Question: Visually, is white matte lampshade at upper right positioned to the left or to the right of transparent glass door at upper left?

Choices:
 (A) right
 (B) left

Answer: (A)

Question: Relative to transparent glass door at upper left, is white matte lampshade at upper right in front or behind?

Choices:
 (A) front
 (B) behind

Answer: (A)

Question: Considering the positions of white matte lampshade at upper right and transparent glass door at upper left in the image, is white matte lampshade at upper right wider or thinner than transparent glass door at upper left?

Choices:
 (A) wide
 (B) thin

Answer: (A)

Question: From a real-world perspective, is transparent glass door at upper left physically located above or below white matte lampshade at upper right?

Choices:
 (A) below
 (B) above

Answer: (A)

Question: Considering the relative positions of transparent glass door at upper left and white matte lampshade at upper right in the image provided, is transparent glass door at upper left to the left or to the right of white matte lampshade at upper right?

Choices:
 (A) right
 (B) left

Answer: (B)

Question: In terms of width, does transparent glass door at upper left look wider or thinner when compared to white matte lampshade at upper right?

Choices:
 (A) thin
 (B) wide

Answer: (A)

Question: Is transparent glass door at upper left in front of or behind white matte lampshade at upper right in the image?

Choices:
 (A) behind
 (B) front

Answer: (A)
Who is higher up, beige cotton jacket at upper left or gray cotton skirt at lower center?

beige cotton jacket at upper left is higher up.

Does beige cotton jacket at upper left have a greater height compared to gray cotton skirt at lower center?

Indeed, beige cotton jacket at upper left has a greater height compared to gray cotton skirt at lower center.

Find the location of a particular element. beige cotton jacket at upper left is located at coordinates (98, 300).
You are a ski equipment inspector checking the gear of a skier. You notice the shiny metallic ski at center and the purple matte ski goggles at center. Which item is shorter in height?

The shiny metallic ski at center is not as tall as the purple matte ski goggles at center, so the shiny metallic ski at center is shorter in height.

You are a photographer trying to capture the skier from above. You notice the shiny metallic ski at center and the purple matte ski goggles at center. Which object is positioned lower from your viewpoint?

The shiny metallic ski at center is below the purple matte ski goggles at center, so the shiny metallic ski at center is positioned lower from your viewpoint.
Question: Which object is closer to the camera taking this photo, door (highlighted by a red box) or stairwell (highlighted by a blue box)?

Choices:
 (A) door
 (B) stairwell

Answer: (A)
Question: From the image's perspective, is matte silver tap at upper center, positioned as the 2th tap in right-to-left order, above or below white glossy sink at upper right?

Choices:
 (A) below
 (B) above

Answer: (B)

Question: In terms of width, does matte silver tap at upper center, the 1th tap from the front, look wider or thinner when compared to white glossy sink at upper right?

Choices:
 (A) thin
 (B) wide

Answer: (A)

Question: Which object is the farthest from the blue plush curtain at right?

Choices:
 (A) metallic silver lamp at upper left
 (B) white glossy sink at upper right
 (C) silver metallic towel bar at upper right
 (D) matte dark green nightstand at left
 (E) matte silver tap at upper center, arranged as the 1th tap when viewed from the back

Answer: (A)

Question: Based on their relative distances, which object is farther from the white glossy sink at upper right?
━━━━━━━━━━━━━━━━━━━━
Exercise instructions: Print all of the records above line for line, keeping every word, letter, and mark unchanged.

Answer in full:
Question: Visually, is white matte lampshade at upper right positioned to the left or to the right of transparent glass door at upper left?

Choices:
 (A) right
 (B) left

Answer: (A)

Question: Relative to transparent glass door at upper left, is white matte lampshade at upper right in front or behind?

Choices:
 (A) front
 (B) behind

Answer: (A)

Question: Considering the positions of white matte lampshade at upper right and transparent glass door at upper left in the image, is white matte lampshade at upper right wider or thinner than transparent glass door at upper left?

Choices:
 (A) wide
 (B) thin

Answer: (A)

Question: From a real-world perspective, is transparent glass door at upper left physically located above or below white matte lampshade at upper right?

Choices:
 (A) below
 (B) above

Answer: (A)

Question: Considering the relative positions of transparent glass door at upper left and white matte lampshade at upper right in the image provided, is transparent glass door at upper left to the left or to the right of white matte lampshade at upper right?

Choices:
 (A) right
 (B) left

Answer: (B)

Question: In terms of width, does transparent glass door at upper left look wider or thinner when compared to white matte lampshade at upper right?

Choices:
 (A) thin
 (B) wide

Answer: (A)

Question: Is transparent glass door at upper left in front of or behind white matte lampshade at upper right in the image?

Choices:
 (A) behind
 (B) front

Answer: (A)
Who is higher up, beige cotton jacket at upper left or gray cotton skirt at lower center?

beige cotton jacket at upper left is higher up.

Does beige cotton jacket at upper left have a greater height compared to gray cotton skirt at lower center?

Indeed, beige cotton jacket at upper left has a greater height compared to gray cotton skirt at lower center.

Find the location of a particular element. beige cotton jacket at upper left is located at coordinates (98, 300).
You are a ski equipment inspector checking the gear of a skier. You notice the shiny metallic ski at center and the purple matte ski goggles at center. Which item is shorter in height?

The shiny metallic ski at center is not as tall as the purple matte ski goggles at center, so the shiny metallic ski at center is shorter in height.

You are a photographer trying to capture the skier from above. You notice the shiny metallic ski at center and the purple matte ski goggles at center. Which object is positioned lower from your viewpoint?

The shiny metallic ski at center is below the purple matte ski goggles at center, so the shiny metallic ski at center is positioned lower from your viewpoint.
Question: Which object is closer to the camera taking this photo, door (highlighted by a red box) or stairwell (highlighted by a blue box)?

Choices:
 (A) door
 (B) stairwell

Answer: (A)
Question: From the image's perspective, is matte silver tap at upper center, positioned as the 2th tap in right-to-left order, above or below white glossy sink at upper right?

Choices:
 (A) below
 (B) above

Answer: (B)

Question: In terms of width, does matte silver tap at upper center, the 1th tap from the front, look wider or thinner when compared to white glossy sink at upper right?

Choices:
 (A) thin
 (B) wide

Answer: (A)

Question: Which object is the farthest from the blue plush curtain at right?

Choices:
 (A) metallic silver lamp at upper left
 (B) white glossy sink at upper right
 (C) silver metallic towel bar at upper right
 (D) matte dark green nightstand at left
 (E) matte silver tap at upper center, arranged as the 1th tap when viewed from the back

Answer: (A)

Question: Based on their relative distances, which object is farther from the white glossy sink at upper right?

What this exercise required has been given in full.